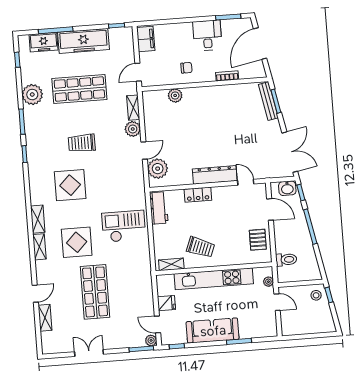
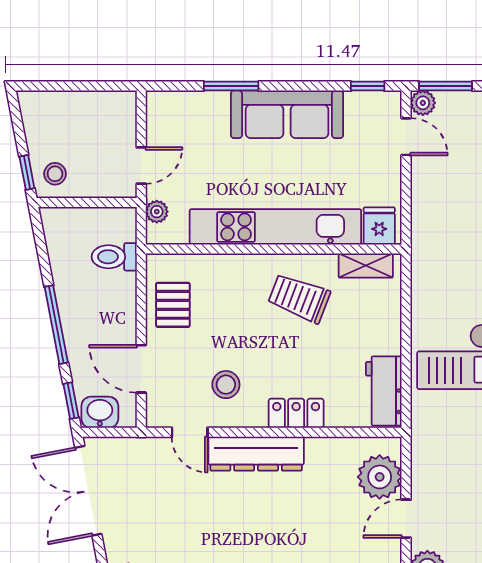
stool: (231, 205) -> (226, 385), added
door: (277, 302) -> (141, 165), swing flipped
fridge: (166, 303) -> (379, 226), moved, turned 90

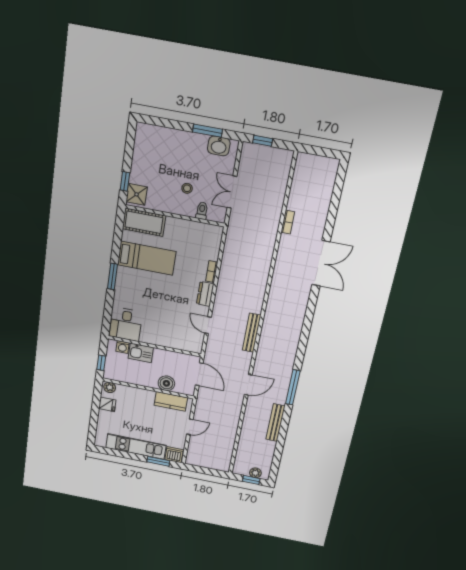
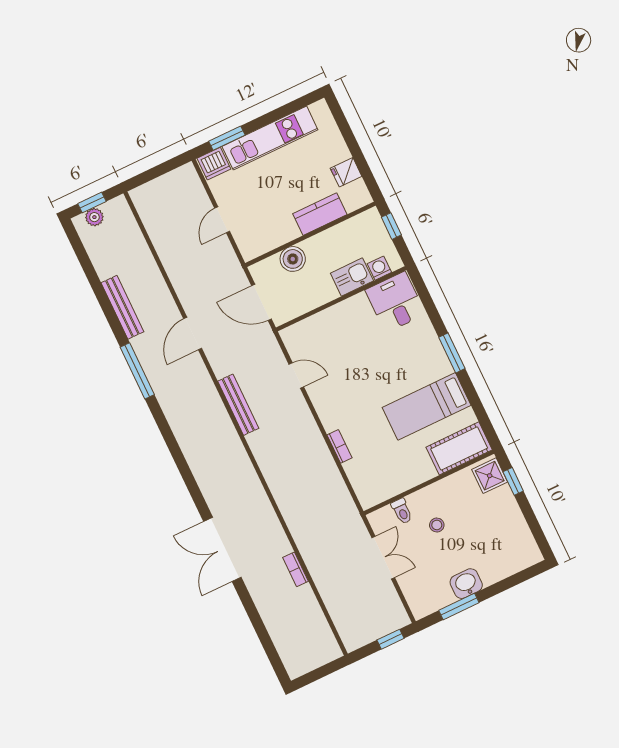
washbasin: (219, 146) -> (466, 584), moved
dresser: (205, 294) -> (328, 413), removed
plant: (110, 387) -> (359, 199), removed
kitchen counter: (171, 401) -> (320, 214), moved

== == ==

## Assignment
Repeat the data above exactly, leaving out any pictures it holds.

## Solution to this task
stool: (231, 205) -> (226, 385), added
door: (277, 302) -> (141, 165), swing flipped
fridge: (166, 303) -> (379, 226), moved, turned 90

washbasin: (219, 146) -> (466, 584), moved
dresser: (205, 294) -> (328, 413), removed
plant: (110, 387) -> (359, 199), removed
kitchen counter: (171, 401) -> (320, 214), moved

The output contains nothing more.